___ Supplied records ___

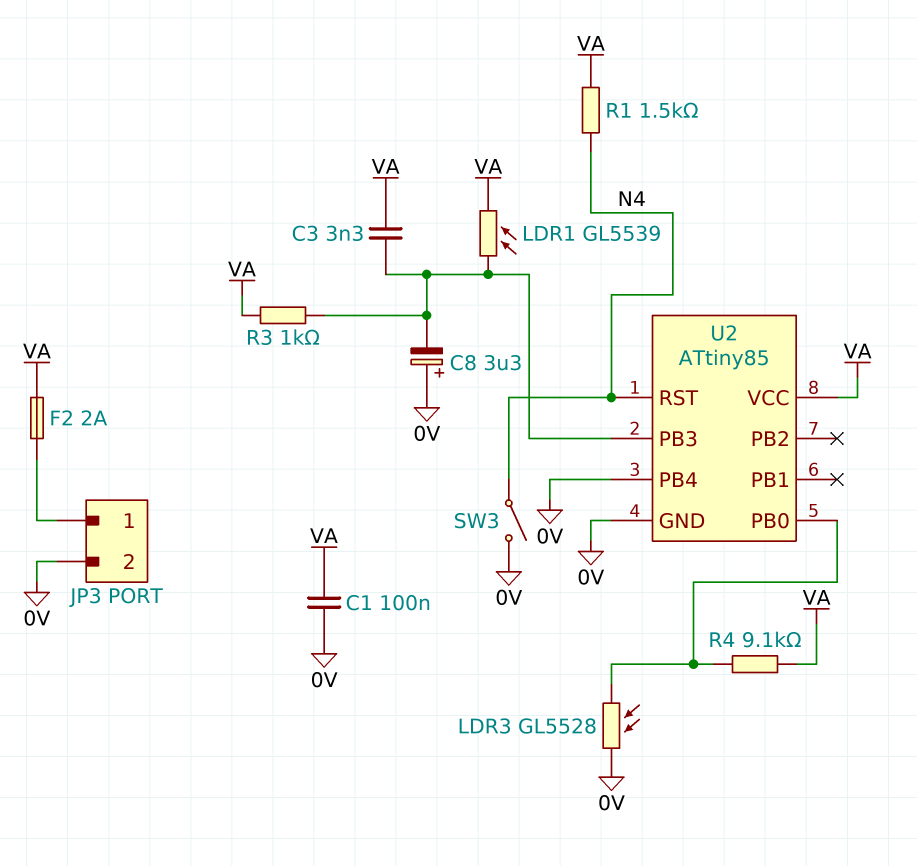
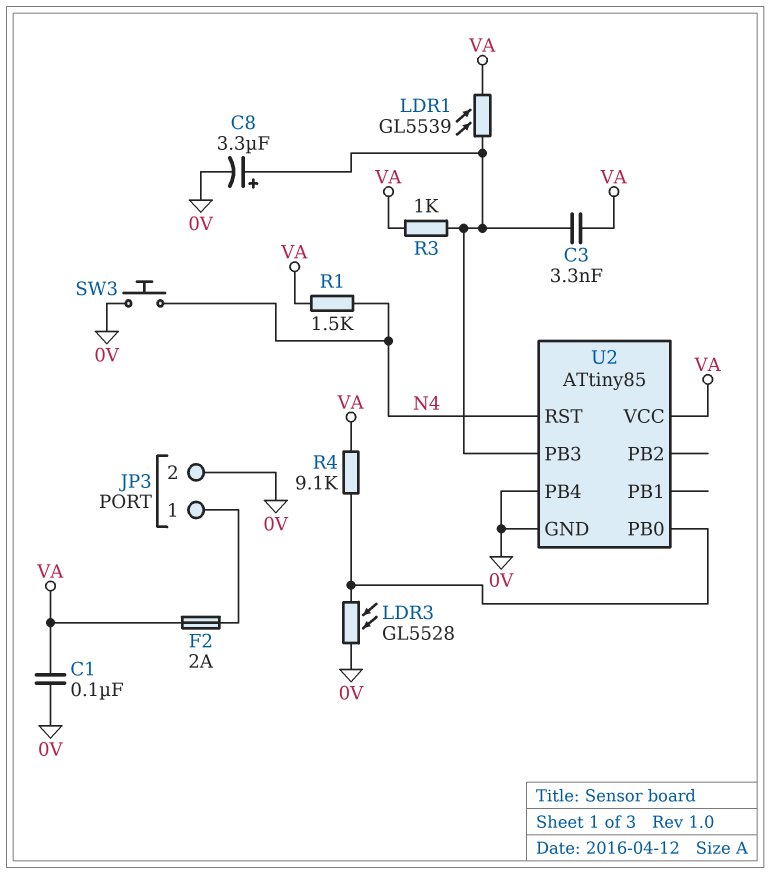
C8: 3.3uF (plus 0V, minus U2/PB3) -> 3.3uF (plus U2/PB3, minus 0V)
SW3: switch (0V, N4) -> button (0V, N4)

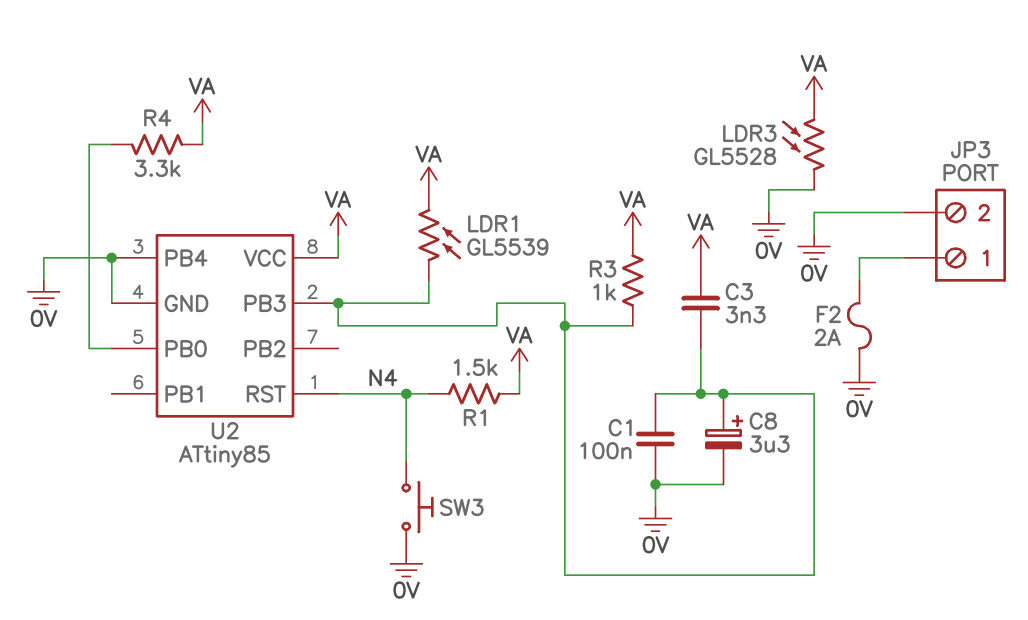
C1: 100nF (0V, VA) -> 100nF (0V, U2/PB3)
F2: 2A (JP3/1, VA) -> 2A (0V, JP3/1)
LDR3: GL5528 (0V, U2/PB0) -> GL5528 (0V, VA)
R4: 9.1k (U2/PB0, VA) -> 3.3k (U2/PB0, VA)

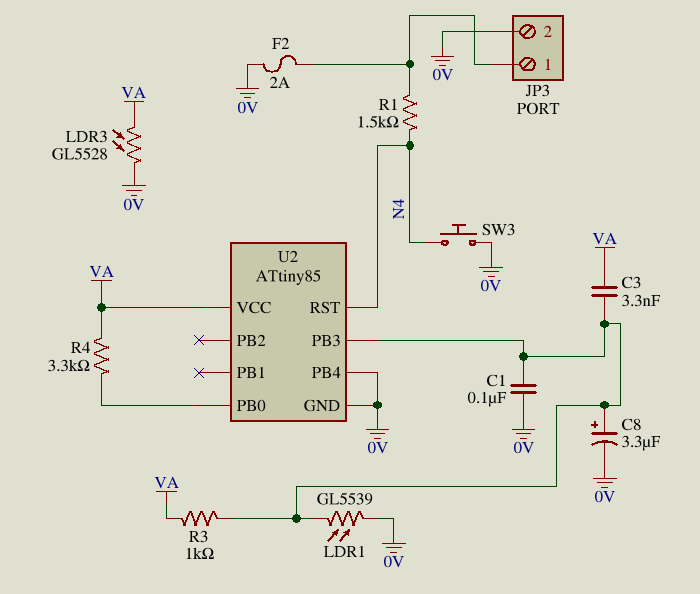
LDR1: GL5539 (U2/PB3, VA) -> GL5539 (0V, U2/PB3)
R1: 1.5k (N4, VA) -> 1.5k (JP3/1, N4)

___

Problem requirements>
Only the lines from the one with "LDR1: GL5539 (U2/PB3, VA)" through the final line above belong in the answer, each reproduced word for word.

Expected output>
LDR1: GL5539 (U2/PB3, VA) -> GL5539 (0V, U2/PB3)
R1: 1.5k (N4, VA) -> 1.5k (JP3/1, N4)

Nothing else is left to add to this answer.